» **WHAT IS EXPECTED**
What you return must be exactly the lines from the one containing "List all building" through the close of the listing, both included.

» **DATA FOR THE TASK**
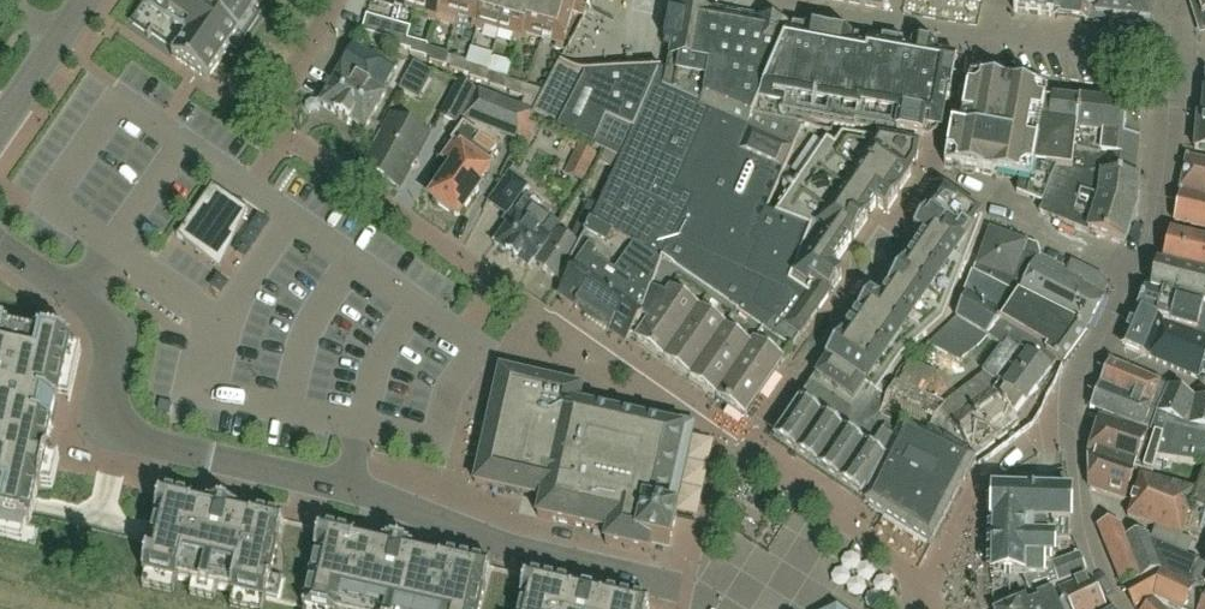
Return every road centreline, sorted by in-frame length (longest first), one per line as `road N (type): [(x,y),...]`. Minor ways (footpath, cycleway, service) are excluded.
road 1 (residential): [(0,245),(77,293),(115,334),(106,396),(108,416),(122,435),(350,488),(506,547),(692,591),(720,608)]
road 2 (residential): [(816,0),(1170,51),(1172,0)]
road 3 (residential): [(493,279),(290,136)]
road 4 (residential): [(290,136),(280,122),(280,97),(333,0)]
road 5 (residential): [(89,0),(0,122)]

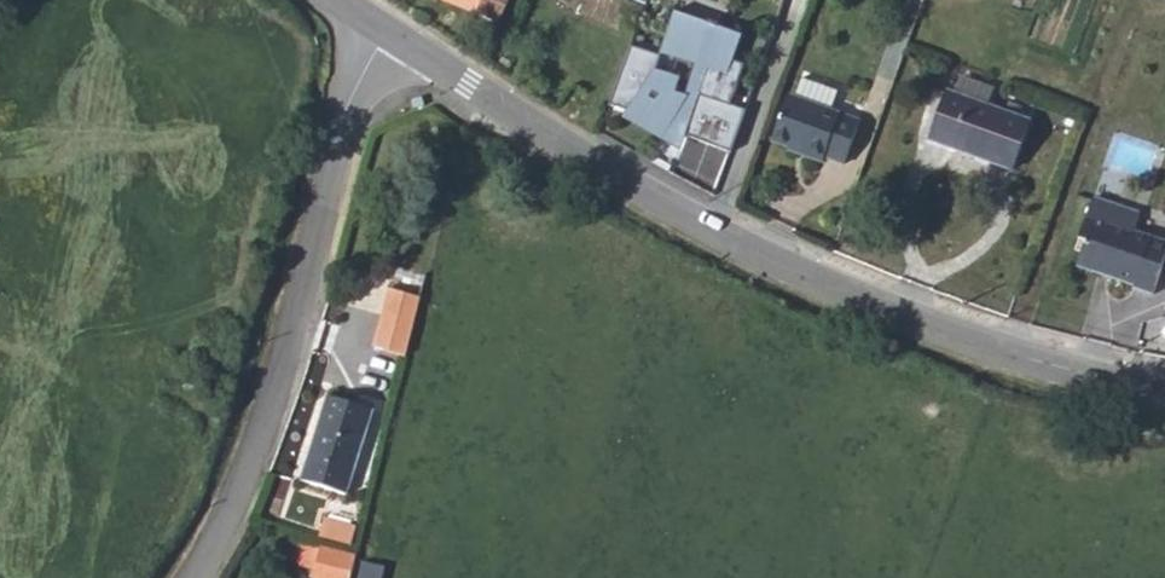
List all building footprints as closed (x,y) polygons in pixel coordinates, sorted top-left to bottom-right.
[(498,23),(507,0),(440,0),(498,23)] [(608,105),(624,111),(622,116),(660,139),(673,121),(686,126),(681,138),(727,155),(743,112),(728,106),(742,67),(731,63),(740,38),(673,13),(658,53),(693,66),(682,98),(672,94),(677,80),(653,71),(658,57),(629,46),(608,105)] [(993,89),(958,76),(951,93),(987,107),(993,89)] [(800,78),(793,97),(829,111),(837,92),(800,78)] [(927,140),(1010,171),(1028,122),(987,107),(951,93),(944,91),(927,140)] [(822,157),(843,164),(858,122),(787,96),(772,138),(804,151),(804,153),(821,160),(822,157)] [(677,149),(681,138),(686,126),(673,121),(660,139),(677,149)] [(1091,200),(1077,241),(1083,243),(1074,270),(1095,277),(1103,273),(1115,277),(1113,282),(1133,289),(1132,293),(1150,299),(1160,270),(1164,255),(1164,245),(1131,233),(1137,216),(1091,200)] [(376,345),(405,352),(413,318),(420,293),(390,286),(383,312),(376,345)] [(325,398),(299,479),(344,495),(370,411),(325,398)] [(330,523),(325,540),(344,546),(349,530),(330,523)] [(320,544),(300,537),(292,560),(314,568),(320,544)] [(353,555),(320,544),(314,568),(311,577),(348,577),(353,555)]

» **THE COMPLETED TASK**
List all building footprints as closed (x,y) polygons in pixel coordinates, sorted top-left to bottom-right.
[(498,23),(507,0),(440,0),(498,23)] [(608,105),(624,111),(622,116),(660,139),(673,121),(686,126),(681,138),(727,155),(743,112),(728,106),(742,67),(731,63),(740,38),(673,13),(658,53),(693,66),(682,98),(672,94),(677,80),(653,71),(658,57),(629,46),(608,105)] [(993,89),(958,76),(951,93),(987,107),(993,89)] [(800,78),(793,97),(829,111),(837,92),(800,78)] [(927,140),(1010,171),(1028,122),(987,107),(951,93),(944,91),(927,140)] [(822,157),(843,164),(858,122),(787,96),(772,138),(804,151),(804,153),(821,160),(822,157)] [(677,149),(681,138),(686,126),(673,121),(660,139),(677,149)] [(1091,200),(1077,241),(1083,243),(1074,270),(1095,277),(1103,273),(1115,277),(1113,282),(1133,289),(1132,293),(1150,299),(1160,270),(1164,255),(1164,245),(1131,233),(1137,216),(1091,200)] [(376,345),(405,352),(413,318),(420,293),(390,286),(383,312),(376,345)] [(325,398),(299,479),(344,495),(370,411),(325,398)] [(330,523),(325,540),(344,546),(349,530),(330,523)] [(320,544),(300,537),(292,560),(314,568),(320,544)] [(353,555),(320,544),(314,568),(311,577),(348,577),(353,555)]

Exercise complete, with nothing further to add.